>>>>>
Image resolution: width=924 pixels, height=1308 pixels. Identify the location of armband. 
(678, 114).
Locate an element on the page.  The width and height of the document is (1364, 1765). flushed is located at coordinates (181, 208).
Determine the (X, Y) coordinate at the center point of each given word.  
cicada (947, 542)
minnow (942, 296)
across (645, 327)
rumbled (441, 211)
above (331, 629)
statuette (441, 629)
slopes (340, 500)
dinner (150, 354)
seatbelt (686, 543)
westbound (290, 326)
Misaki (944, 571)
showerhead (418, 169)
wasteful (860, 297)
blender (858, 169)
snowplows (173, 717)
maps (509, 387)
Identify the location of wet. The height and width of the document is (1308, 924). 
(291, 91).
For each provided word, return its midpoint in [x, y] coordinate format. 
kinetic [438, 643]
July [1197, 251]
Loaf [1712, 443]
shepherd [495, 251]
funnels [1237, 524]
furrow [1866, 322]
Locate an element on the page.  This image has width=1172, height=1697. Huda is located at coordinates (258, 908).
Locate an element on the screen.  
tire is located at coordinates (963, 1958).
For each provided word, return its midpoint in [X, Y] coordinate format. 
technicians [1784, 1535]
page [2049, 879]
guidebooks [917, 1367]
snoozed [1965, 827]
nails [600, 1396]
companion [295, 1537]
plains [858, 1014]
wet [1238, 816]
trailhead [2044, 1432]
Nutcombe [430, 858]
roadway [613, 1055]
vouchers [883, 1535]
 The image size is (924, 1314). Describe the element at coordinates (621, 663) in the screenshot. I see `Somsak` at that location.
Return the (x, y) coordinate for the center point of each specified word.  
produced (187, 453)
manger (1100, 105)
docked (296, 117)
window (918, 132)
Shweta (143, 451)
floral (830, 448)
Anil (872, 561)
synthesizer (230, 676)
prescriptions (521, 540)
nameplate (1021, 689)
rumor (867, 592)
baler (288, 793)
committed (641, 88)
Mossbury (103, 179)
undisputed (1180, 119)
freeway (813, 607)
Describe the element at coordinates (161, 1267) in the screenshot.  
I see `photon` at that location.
<<<<<
■ What is needed ■
Return every row above word for word, with no changes.

■ Response ■
Image resolution: width=924 pixels, height=1308 pixels. Identify the location of armband. 
(678, 114).
Locate an element on the page.  The width and height of the document is (1364, 1765). flushed is located at coordinates (181, 208).
Determine the (X, Y) coordinate at the center point of each given word.  
cicada (947, 542)
minnow (942, 296)
across (645, 327)
rumbled (441, 211)
above (331, 629)
statuette (441, 629)
slopes (340, 500)
dinner (150, 354)
seatbelt (686, 543)
westbound (290, 326)
Misaki (944, 571)
showerhead (418, 169)
wasteful (860, 297)
blender (858, 169)
snowplows (173, 717)
maps (509, 387)
Identify the location of wet. The height and width of the document is (1308, 924). 
(291, 91).
For each provided word, return its midpoint in [x, y] coordinate format. 
kinetic [438, 643]
July [1197, 251]
Loaf [1712, 443]
shepherd [495, 251]
funnels [1237, 524]
furrow [1866, 322]
Locate an element on the page.  This image has width=1172, height=1697. Huda is located at coordinates (258, 908).
Locate an element on the screen.  
tire is located at coordinates (963, 1958).
For each provided word, return its midpoint in [X, Y] coordinate format. 
technicians [1784, 1535]
page [2049, 879]
guidebooks [917, 1367]
snoozed [1965, 827]
nails [600, 1396]
companion [295, 1537]
plains [858, 1014]
wet [1238, 816]
trailhead [2044, 1432]
Nutcombe [430, 858]
roadway [613, 1055]
vouchers [883, 1535]
 The image size is (924, 1314). Describe the element at coordinates (621, 663) in the screenshot. I see `Somsak` at that location.
Return the (x, y) coordinate for the center point of each specified word.  
produced (187, 453)
manger (1100, 105)
docked (296, 117)
window (918, 132)
Shweta (143, 451)
floral (830, 448)
Anil (872, 561)
synthesizer (230, 676)
prescriptions (521, 540)
nameplate (1021, 689)
rumor (867, 592)
baler (288, 793)
committed (641, 88)
Mossbury (103, 179)
undisputed (1180, 119)
freeway (813, 607)
Describe the element at coordinates (161, 1267) in the screenshot.  
I see `photon` at that location.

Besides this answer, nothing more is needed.